Exercise requirements: In the entries below, begin at the line that has "J1 pin 1: +3V3 -> AGND", stop after the line that has "TP3: test point (-5V) -> none", and output those lines exactly with no pictures.

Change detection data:
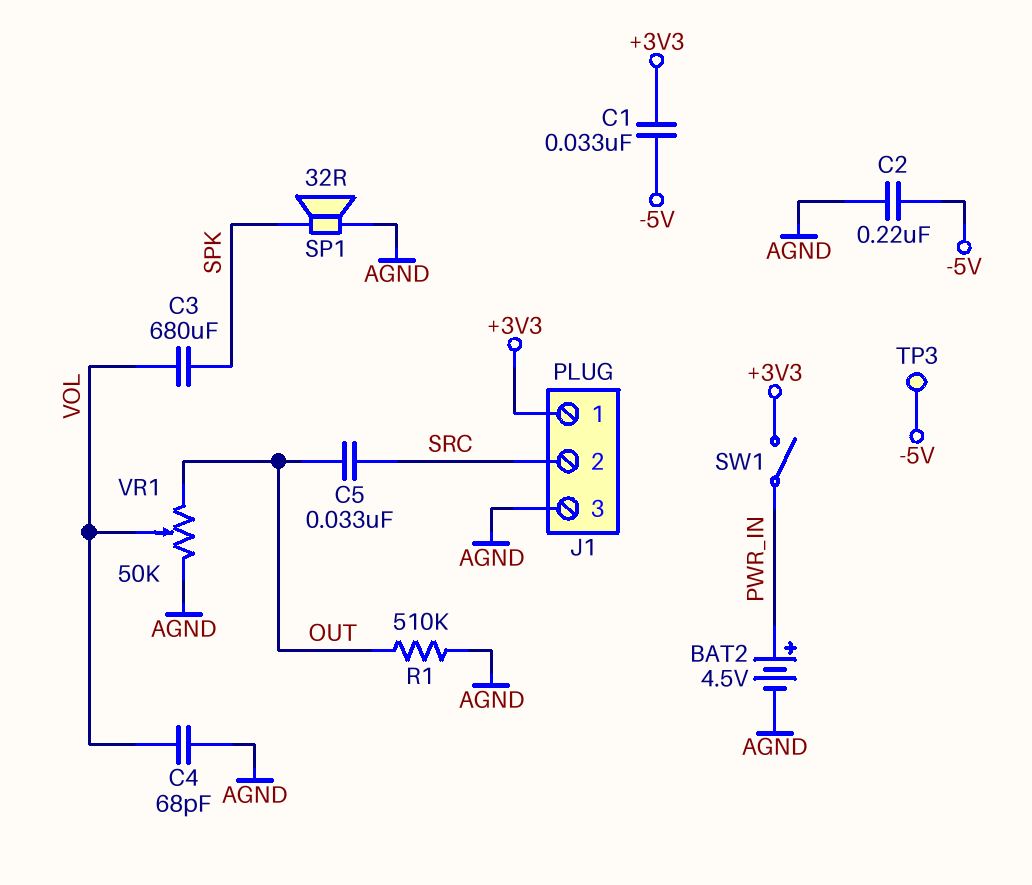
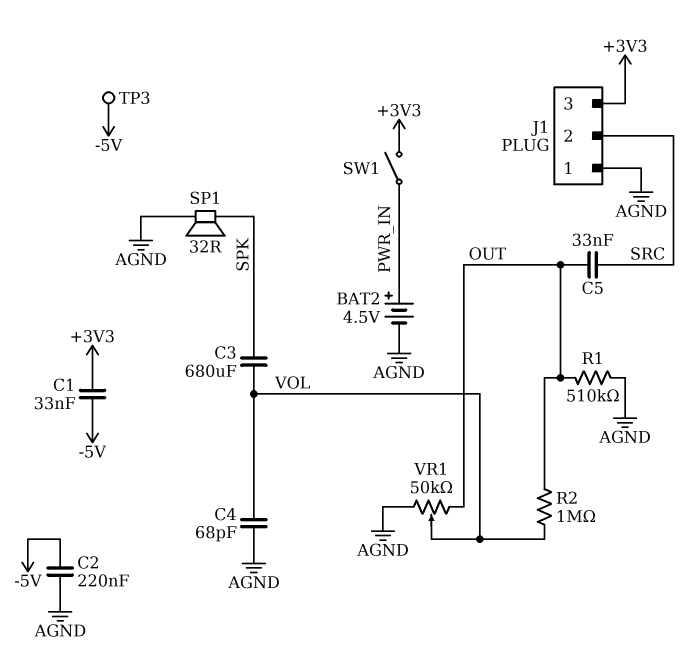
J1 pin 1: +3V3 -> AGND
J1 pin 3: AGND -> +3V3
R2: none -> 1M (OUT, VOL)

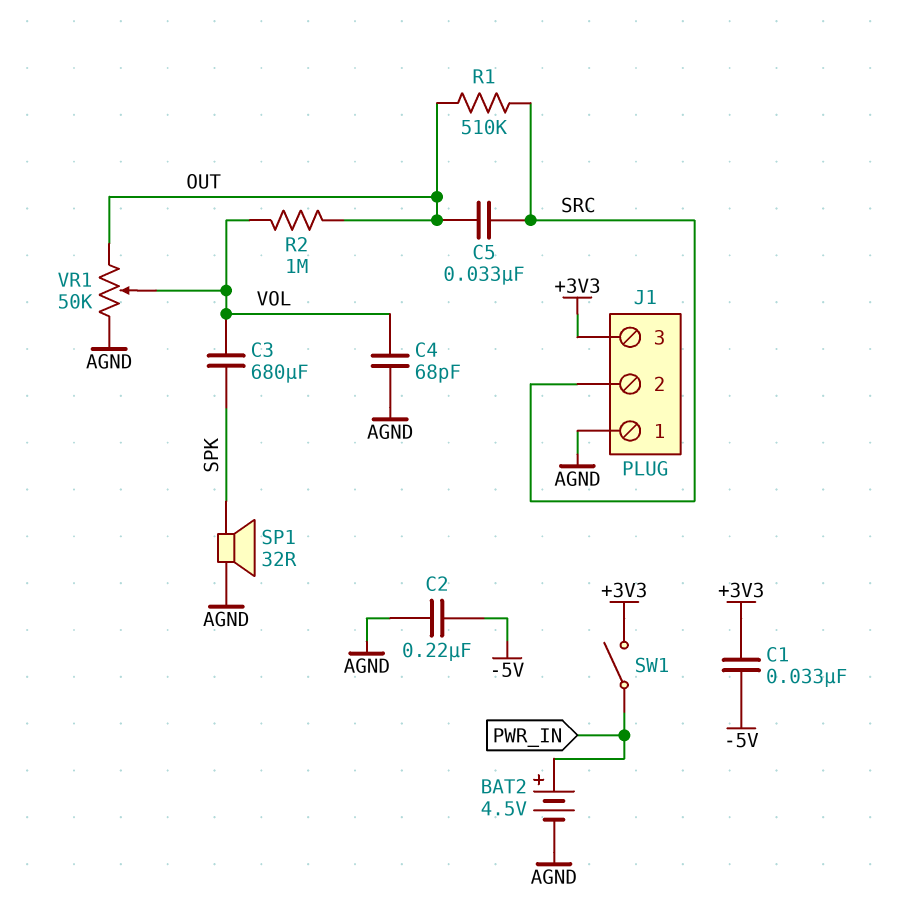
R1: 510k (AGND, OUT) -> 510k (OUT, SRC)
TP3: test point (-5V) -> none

---

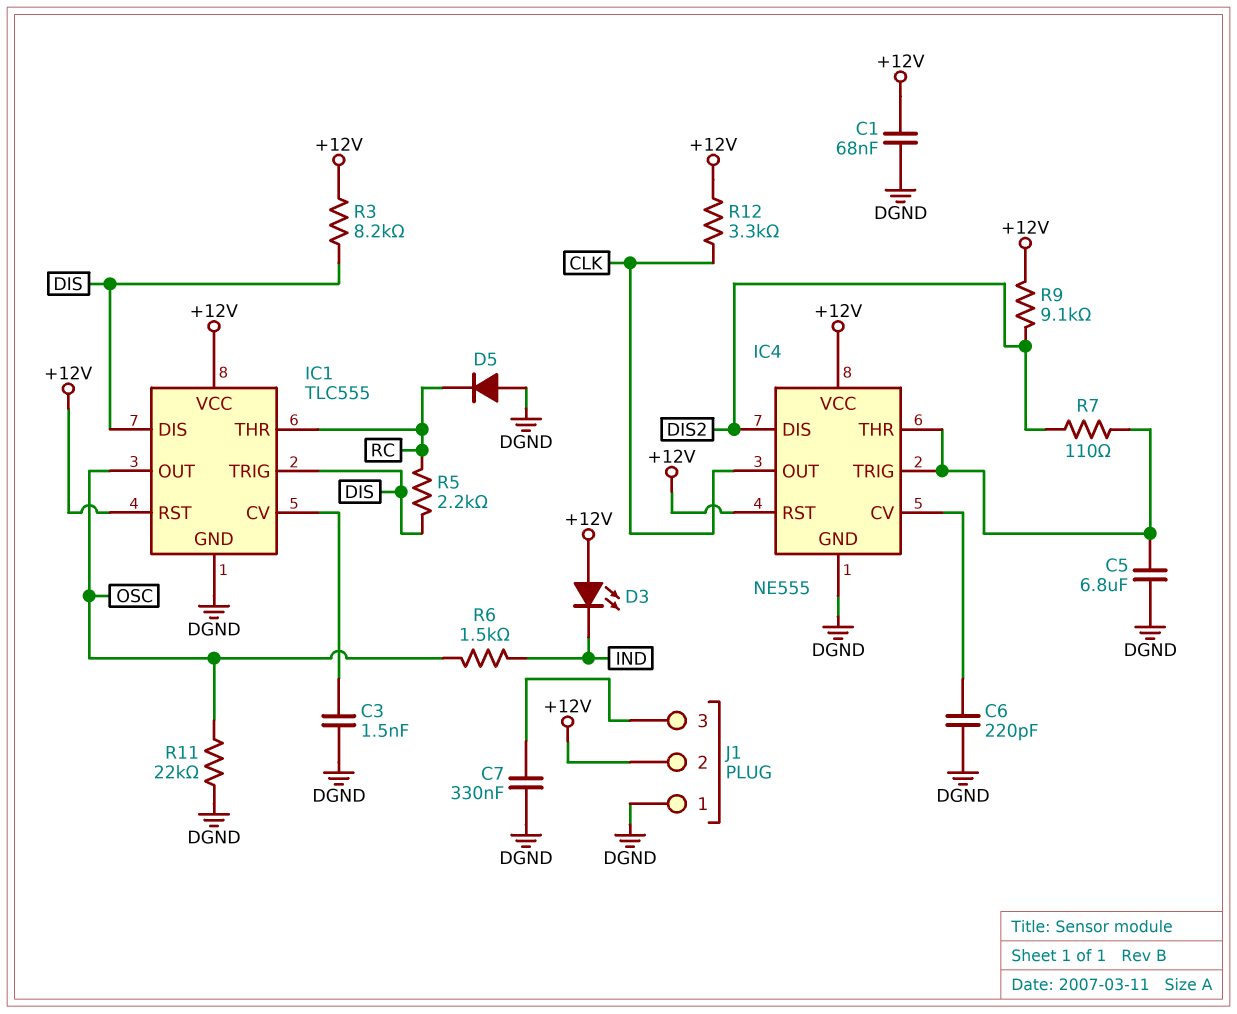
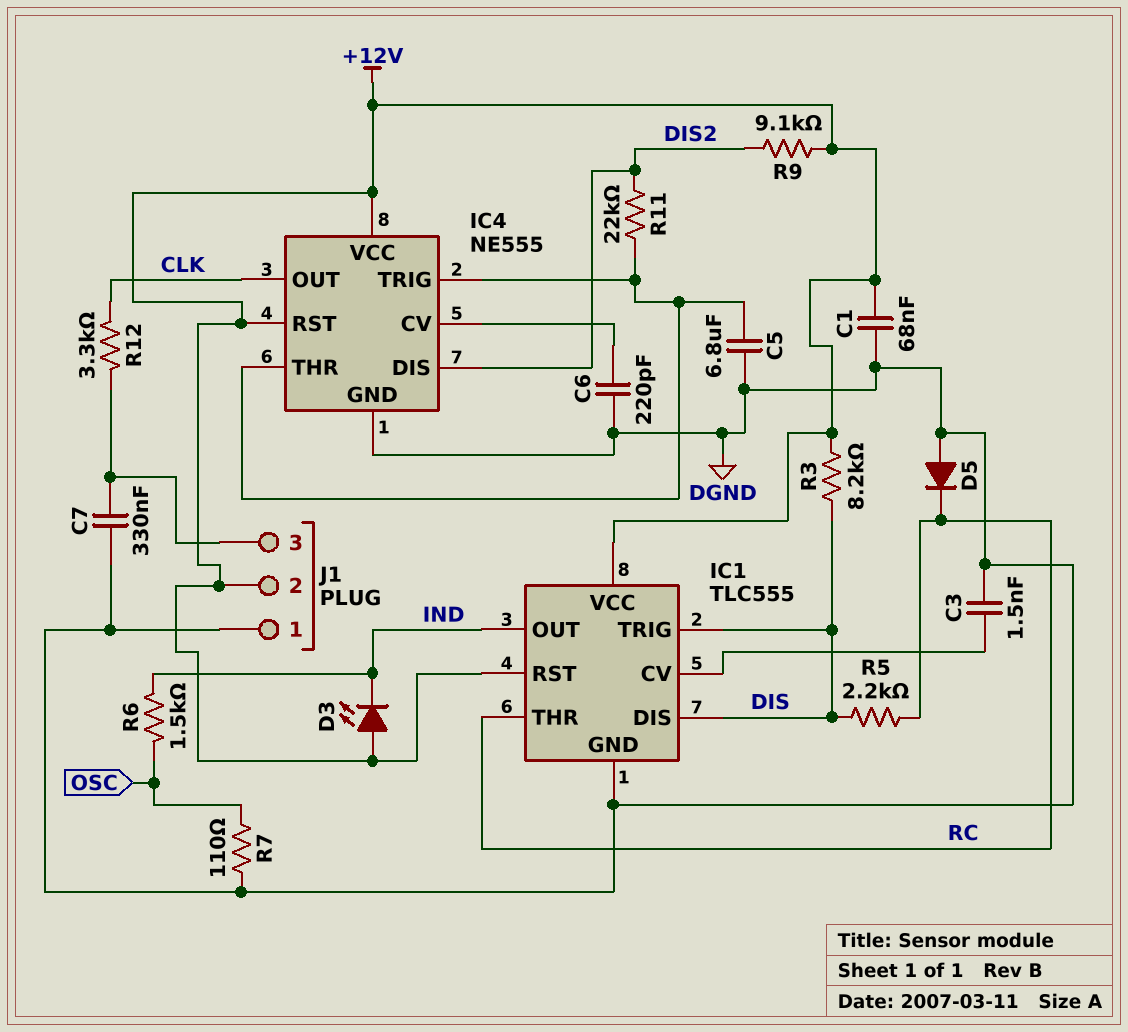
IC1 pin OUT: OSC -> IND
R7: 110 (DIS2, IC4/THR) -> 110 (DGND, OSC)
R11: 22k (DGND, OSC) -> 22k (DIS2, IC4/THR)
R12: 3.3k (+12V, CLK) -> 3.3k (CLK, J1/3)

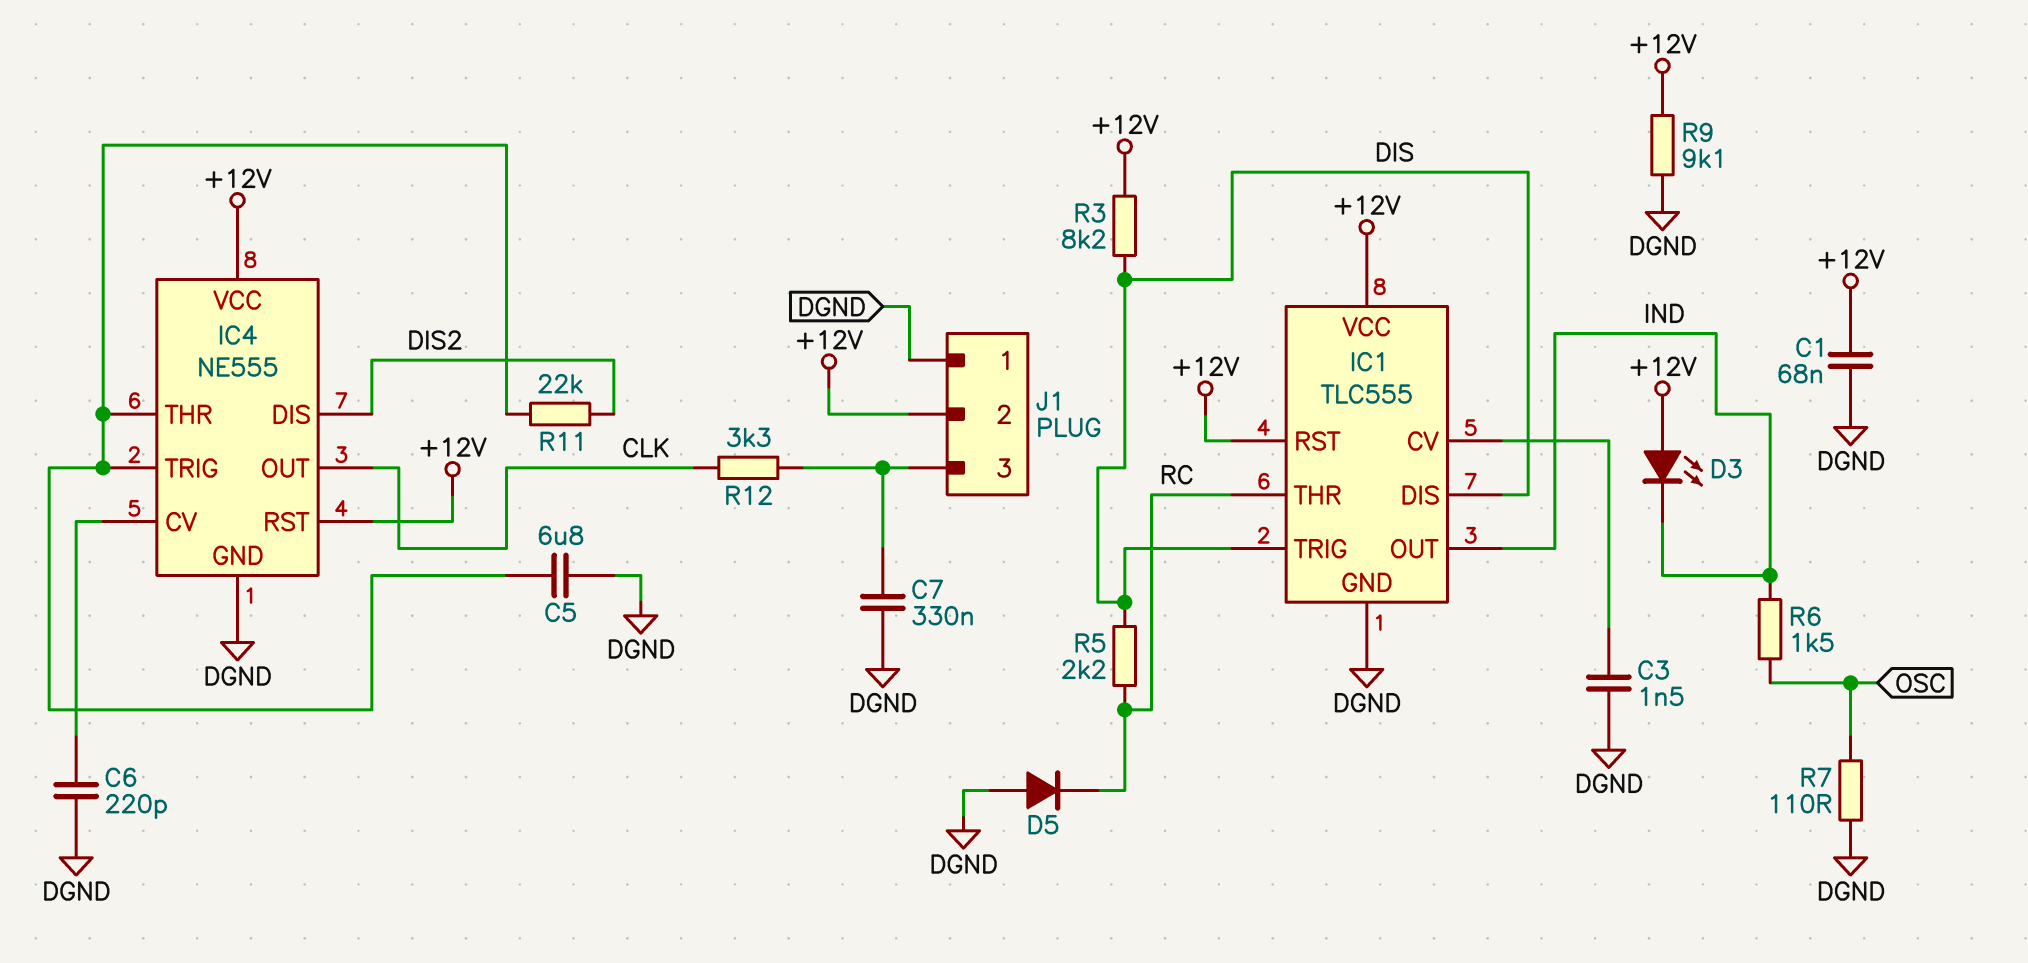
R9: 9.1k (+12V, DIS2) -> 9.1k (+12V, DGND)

The completed task:
J1 pin 1: +3V3 -> AGND
J1 pin 3: AGND -> +3V3
R2: none -> 1M (OUT, VOL)

R1: 510k (AGND, OUT) -> 510k (OUT, SRC)
TP3: test point (-5V) -> none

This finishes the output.